**Required work**
Using the data below, count the lines where "yellow" appears, and answer with the number alone.

[Object matching data]
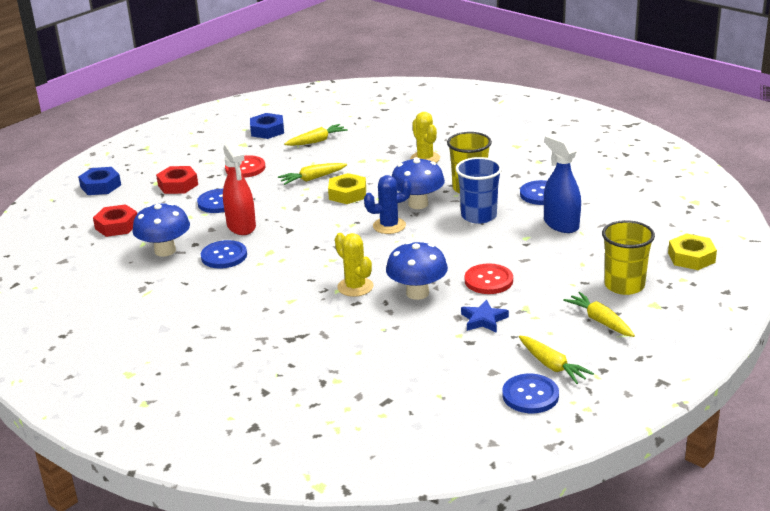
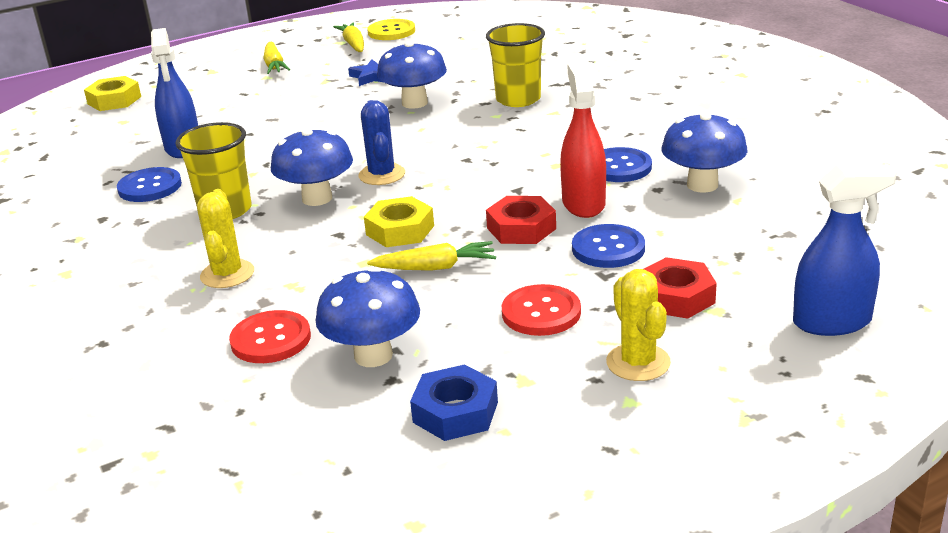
camera: 160 degrees left, 0 degrees up
(100, 186) = (832, 322): blue nut -> blue spray bottle
(117, 226) = (783, 234): red nut -> red nut (521, 228)
(317, 141) = (373, 355): yellow carrot -> blue mushroom
(355, 287) = (475, 115): yellow cactus -> yellow cactus (638, 362)
(389, 226) = (382, 175): blue cactus -> blue cactus turned 75 degrees clockwise
(479, 216) = (260, 171): blue cup -> none
(488, 280) = (332, 105): red button -> red button (271, 339)
(530, 395) = (391, 31): blue button -> yellow button
(624, 285) = (213, 86): yellow cup -> yellow cup (518, 99)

**Response area**
4